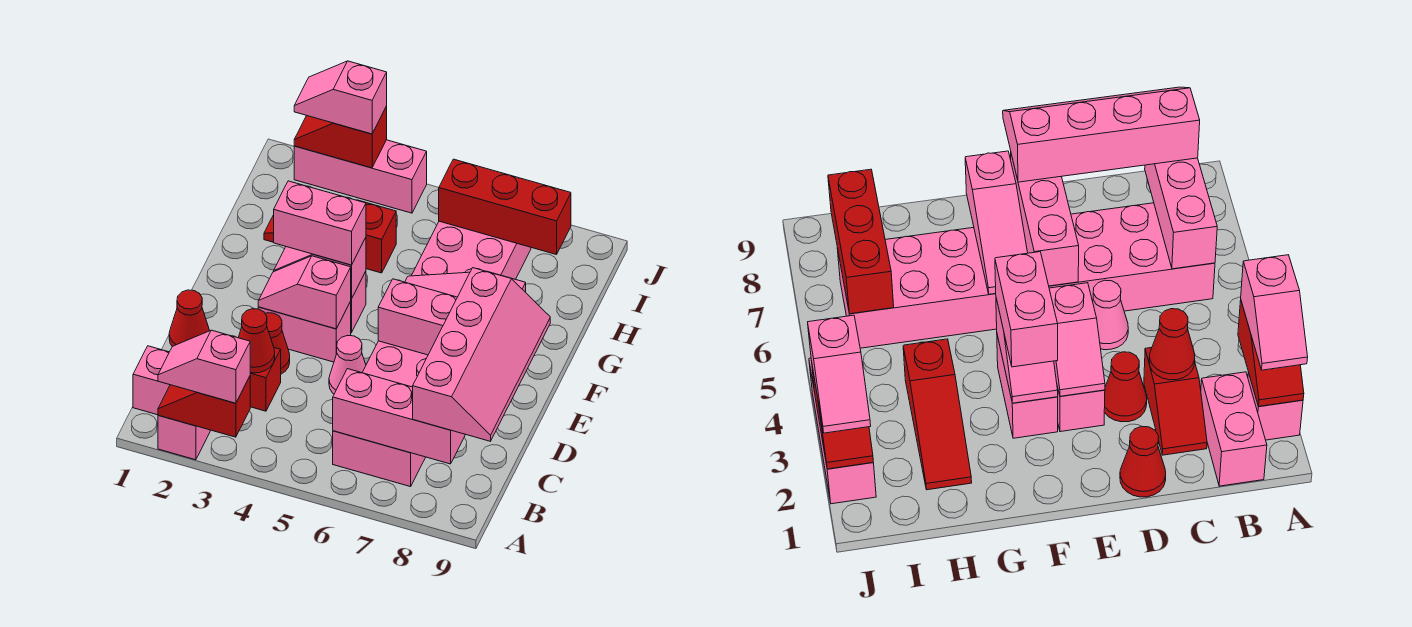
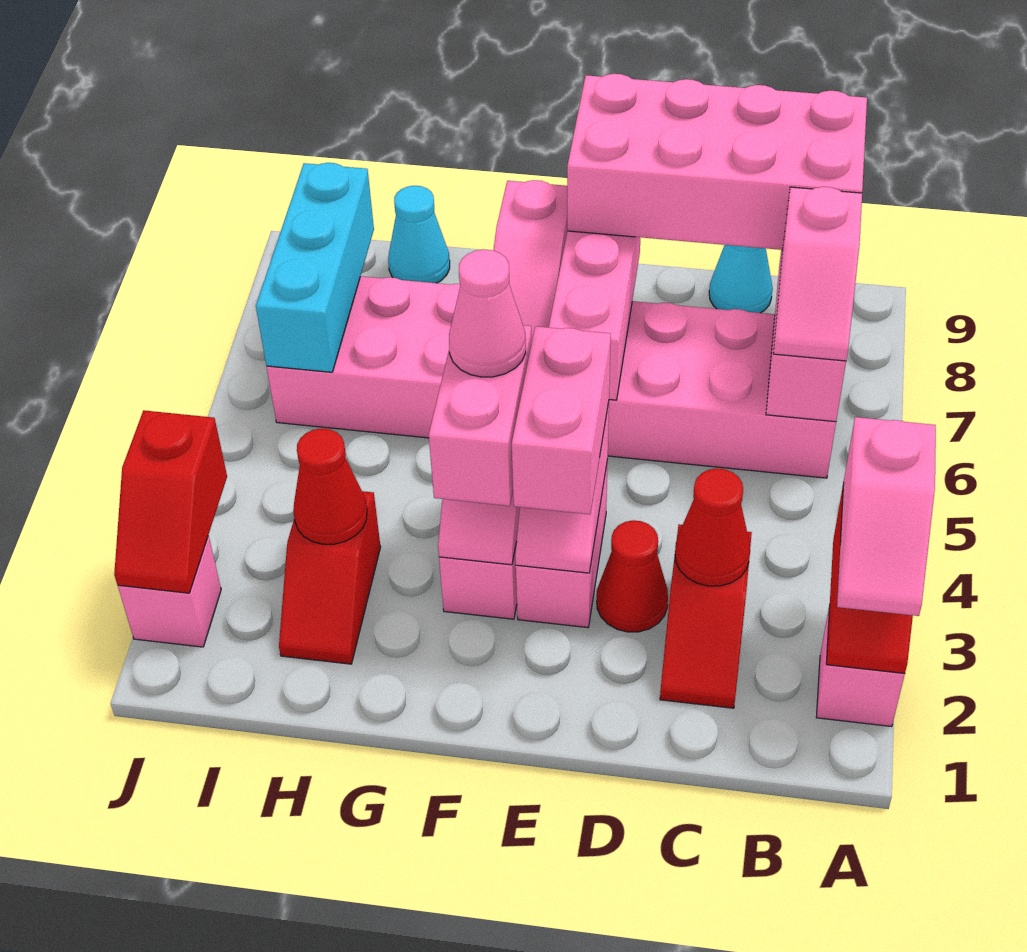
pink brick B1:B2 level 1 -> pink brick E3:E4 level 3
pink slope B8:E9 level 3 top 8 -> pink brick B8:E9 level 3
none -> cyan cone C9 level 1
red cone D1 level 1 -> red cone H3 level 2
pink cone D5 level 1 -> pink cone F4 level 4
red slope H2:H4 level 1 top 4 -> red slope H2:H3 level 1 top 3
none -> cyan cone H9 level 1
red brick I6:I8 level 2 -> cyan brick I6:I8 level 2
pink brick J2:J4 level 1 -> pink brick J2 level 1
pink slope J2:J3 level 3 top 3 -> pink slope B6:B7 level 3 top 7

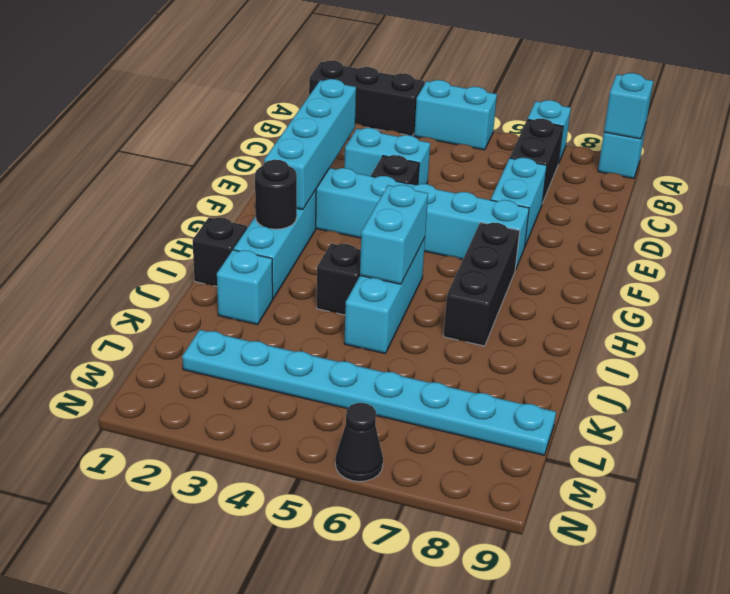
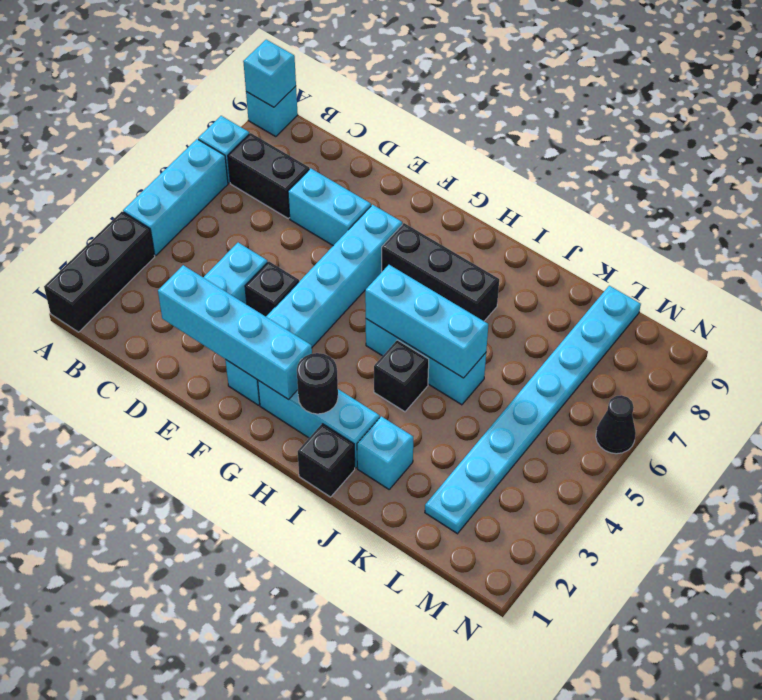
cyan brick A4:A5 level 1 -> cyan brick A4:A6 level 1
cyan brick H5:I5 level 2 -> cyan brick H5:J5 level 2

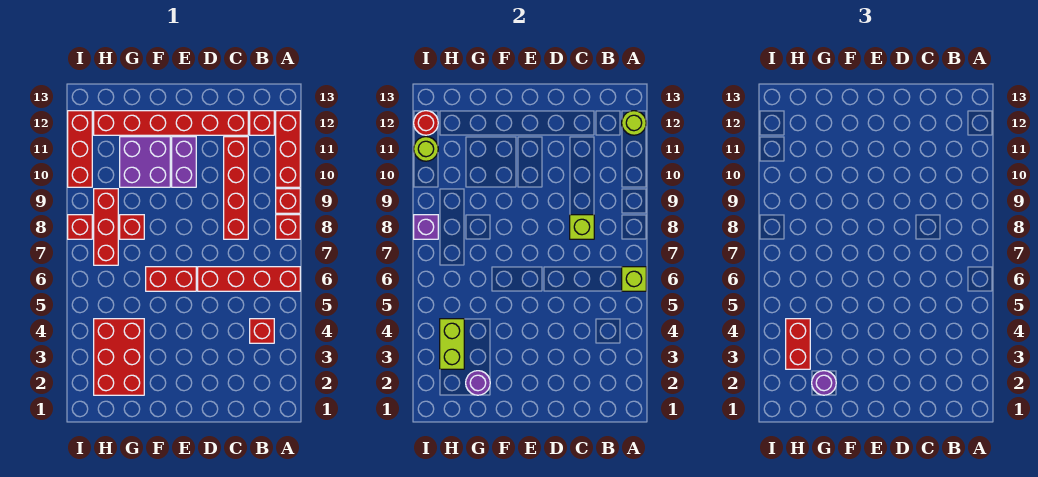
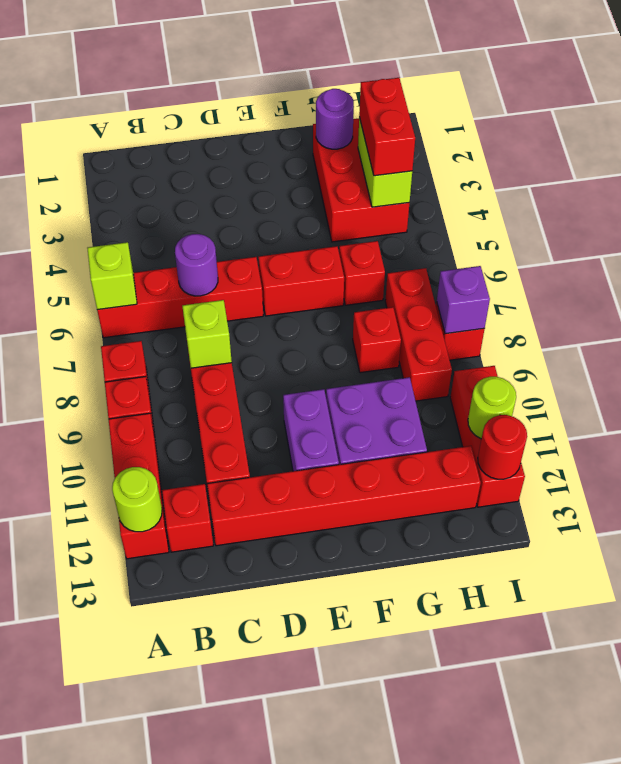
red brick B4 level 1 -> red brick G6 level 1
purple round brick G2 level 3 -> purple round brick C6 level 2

Problem →
Each line from the first line of the listing above through the line containing "none -> cyan cone H9 level 1" is to be written out exactly, and the pictures are to be left out.

Solution →
pink brick B1:B2 level 1 -> pink brick E3:E4 level 3
pink slope B8:E9 level 3 top 8 -> pink brick B8:E9 level 3
none -> cyan cone C9 level 1
red cone D1 level 1 -> red cone H3 level 2
pink cone D5 level 1 -> pink cone F4 level 4
red slope H2:H4 level 1 top 4 -> red slope H2:H3 level 1 top 3
none -> cyan cone H9 level 1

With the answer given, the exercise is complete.